◆ ACTIVITY
Using the data below, return word for word every line from the one holding "Q9: NPN BC337" down to the one holding "Q6: NPN 2N2222". Leave pictures out.

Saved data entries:
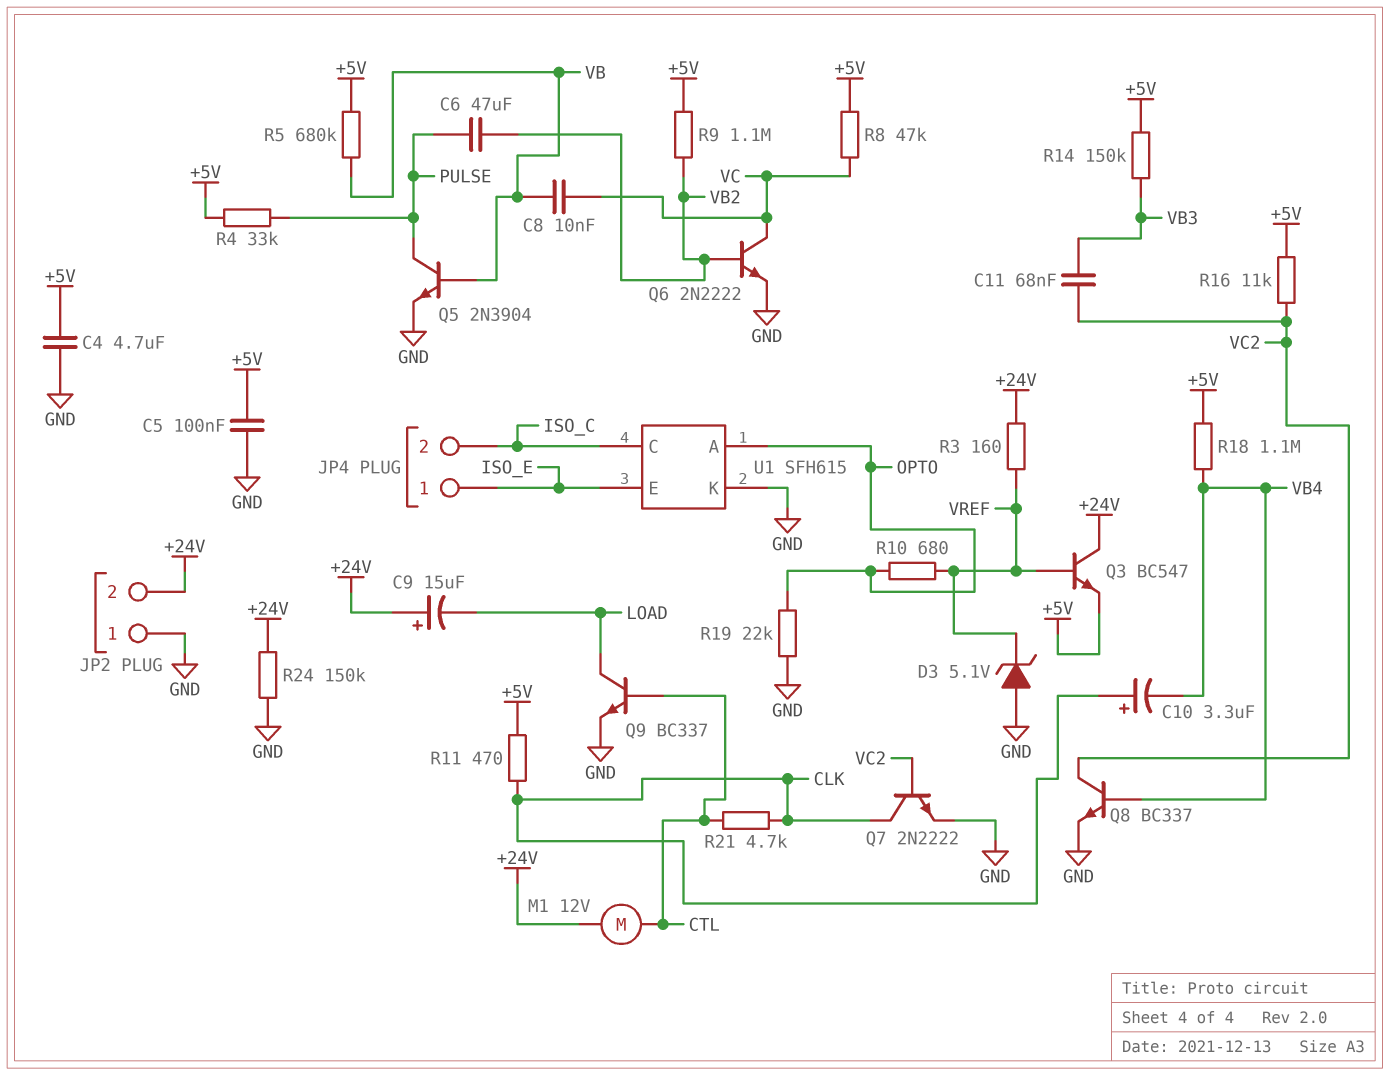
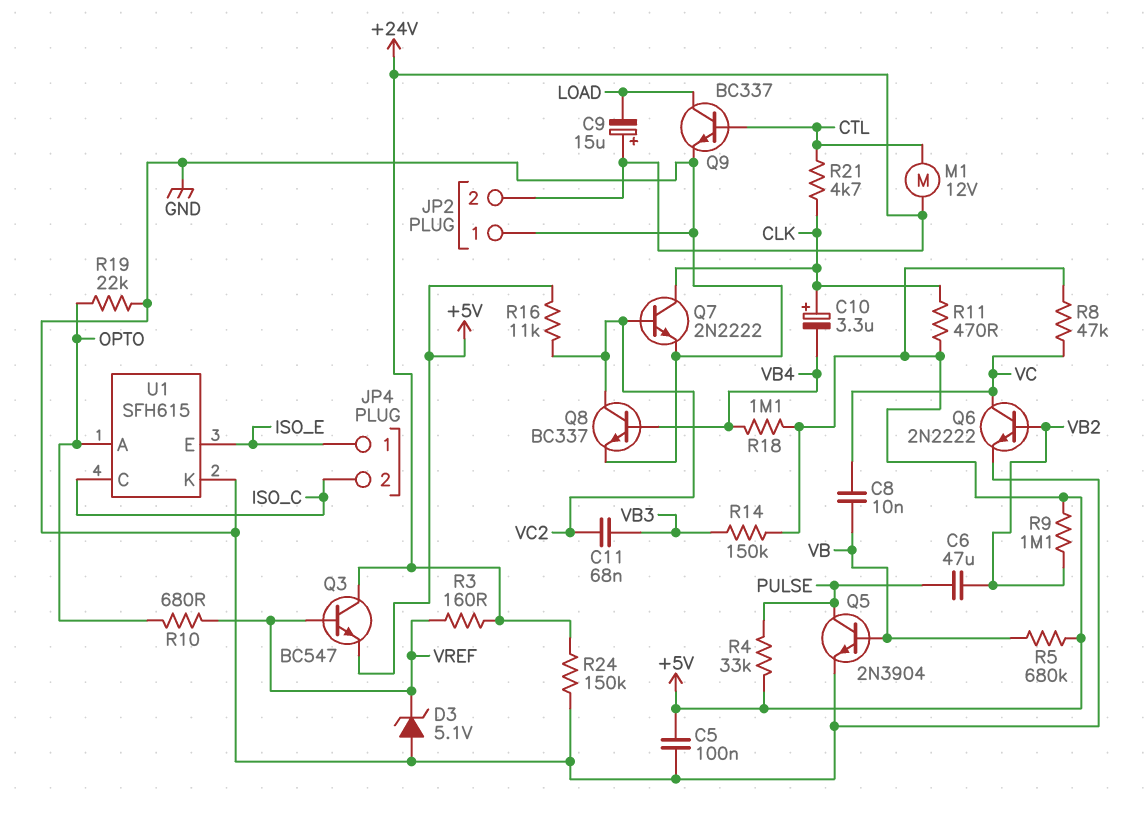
C4: 4.7uF (+5V, GND) -> none

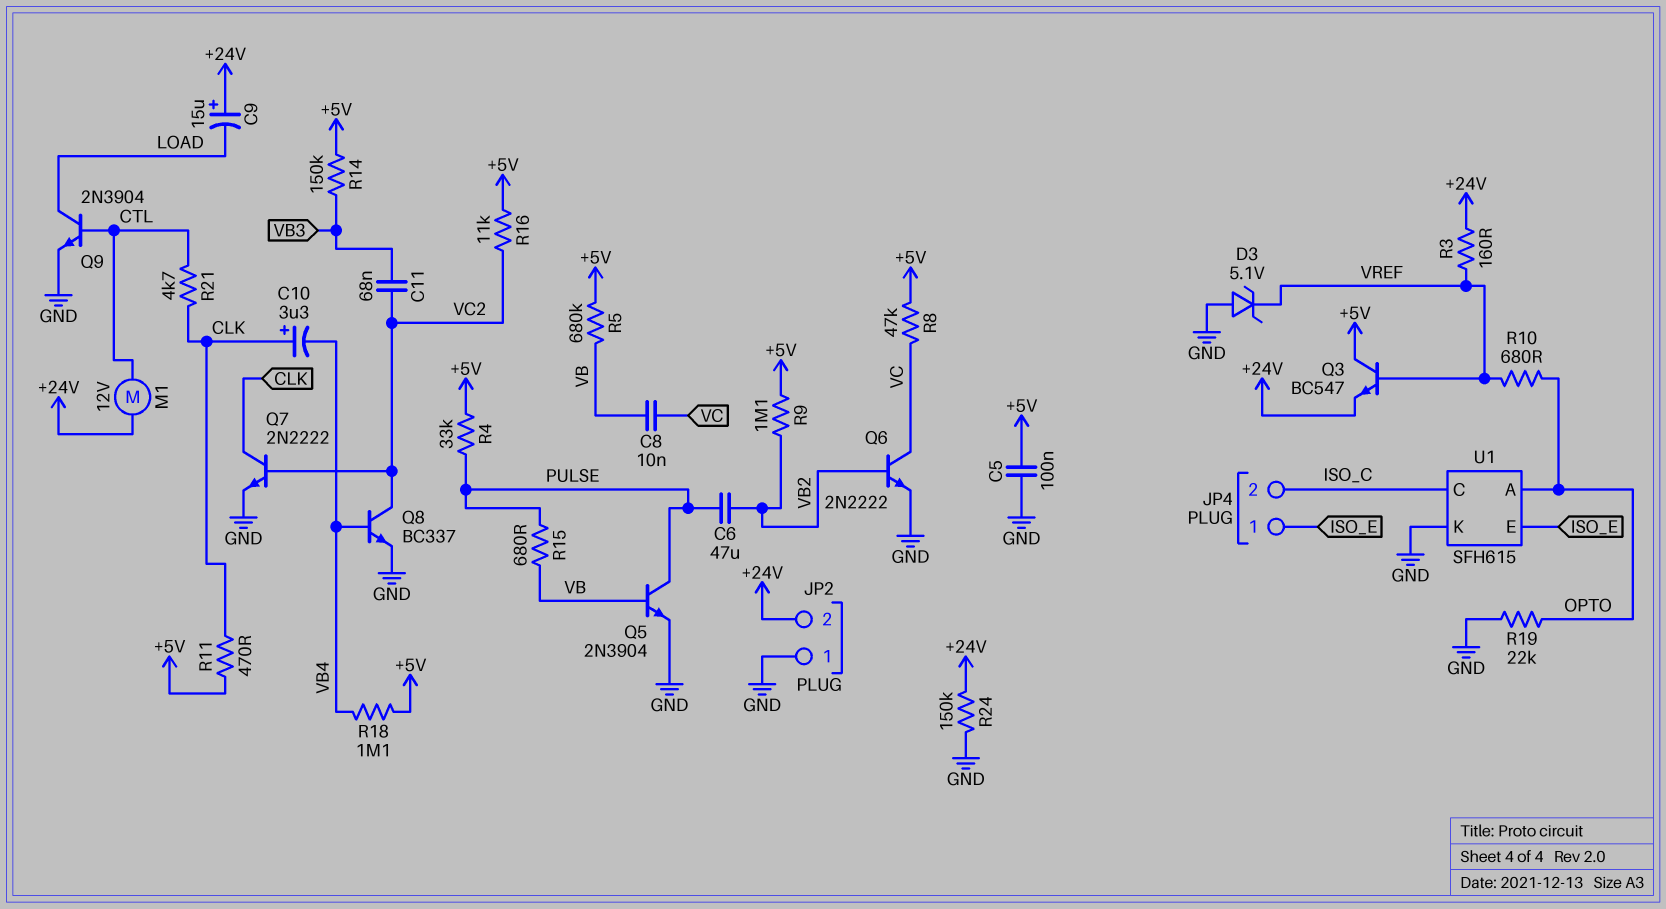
Q3: NPN BC547 (B VREF, C +24V, E +5V) -> NPN BC547 (B VREF, C +5V, E +24V)
Q9: NPN BC337 (B CTL, C LOAD, E GND) -> NPN 2N3904 (B CTL, C LOAD, E GND)
R15: none -> 680 (PULSE, VB)

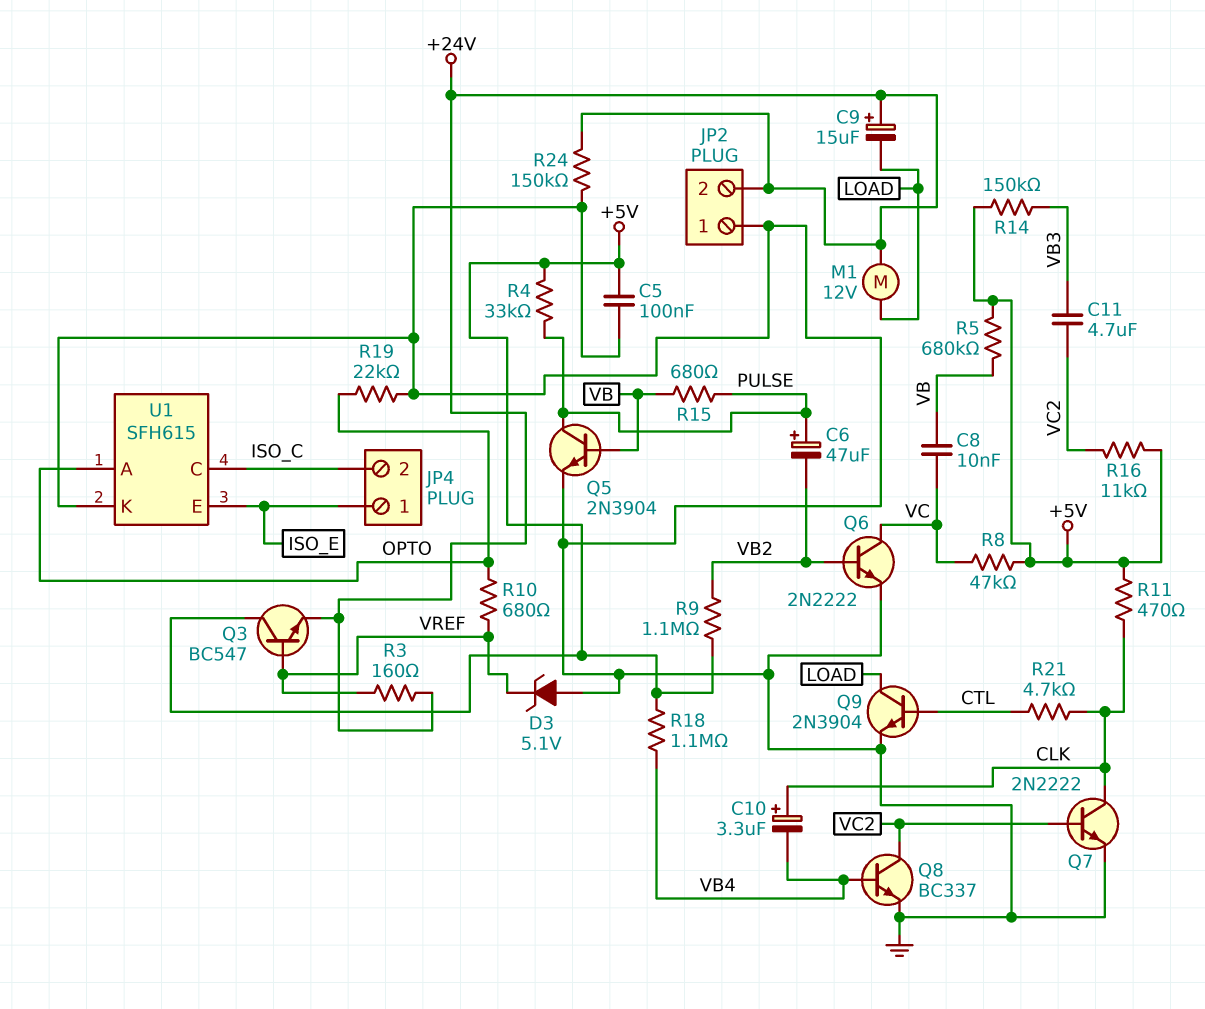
C6: 47uF (PULSE, VB2) -> 47uF (plus PULSE, minus VB2)
C11: 68nF (VB3, VC2) -> 4.7uF (VB3, VC2)
M1: motor 12V (+24V, CTL) -> motor 12V (+24V, LOAD)

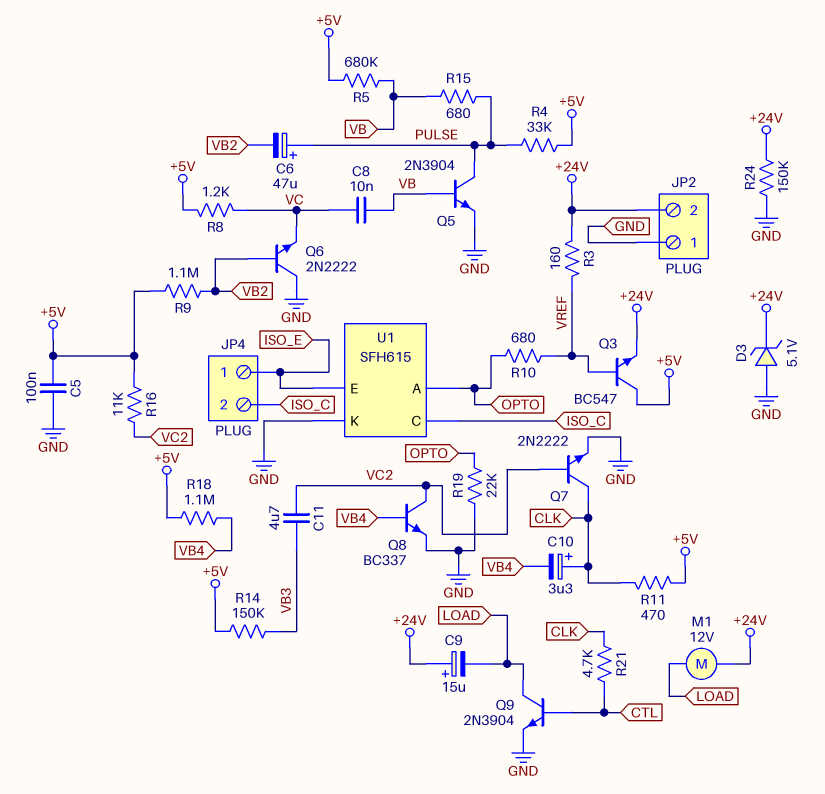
D3: zener 5.1V (A GND, K VREF) -> zener 5.1V (A GND, K +24V)
Q6: NPN 2N2222 (B VB2, C VC, E GND) -> NPN 2N2222 (B VB2, C GND, E VC)
R8: 47k (+5V, VC) -> 1.2k (+5V, VC)

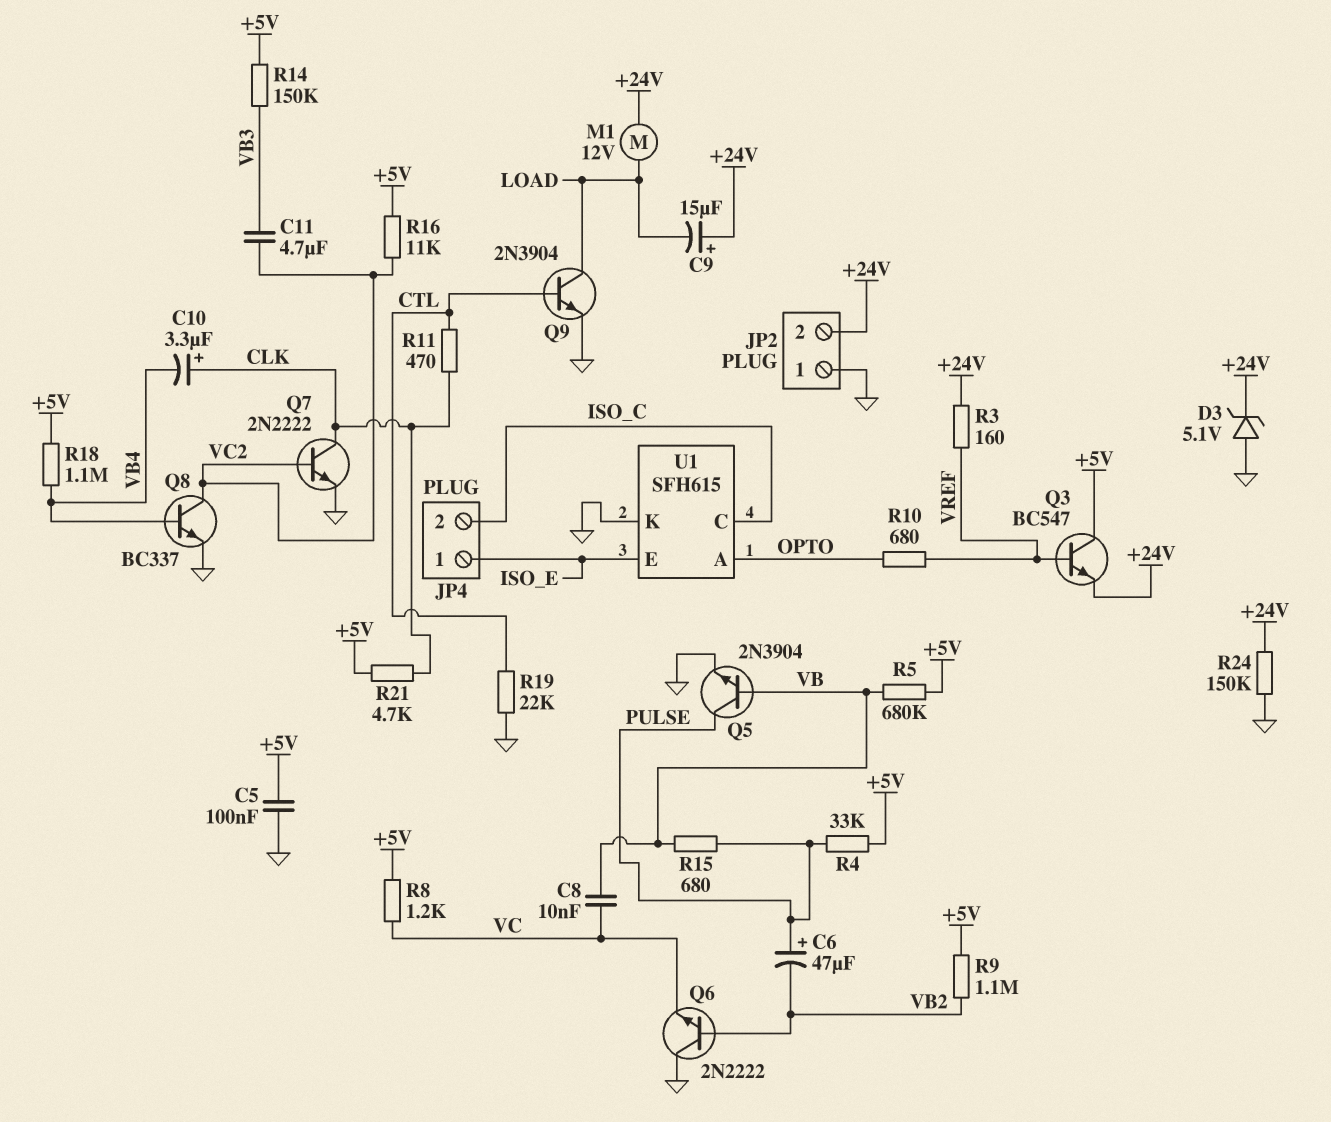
R11: 470 (+5V, CLK) -> 470 (CLK, CTL)
R19: 22k (GND, OPTO) -> 22k (CTL, GND)
R21: 4.7k (CLK, CTL) -> 4.7k (+5V, CLK)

◆ REPLY
Q9: NPN BC337 (B CTL, C LOAD, E GND) -> NPN 2N3904 (B CTL, C LOAD, E GND)
R15: none -> 680 (PULSE, VB)

C6: 47uF (PULSE, VB2) -> 47uF (plus PULSE, minus VB2)
C11: 68nF (VB3, VC2) -> 4.7uF (VB3, VC2)
M1: motor 12V (+24V, CTL) -> motor 12V (+24V, LOAD)

D3: zener 5.1V (A GND, K VREF) -> zener 5.1V (A GND, K +24V)
Q6: NPN 2N2222 (B VB2, C VC, E GND) -> NPN 2N2222 (B VB2, C GND, E VC)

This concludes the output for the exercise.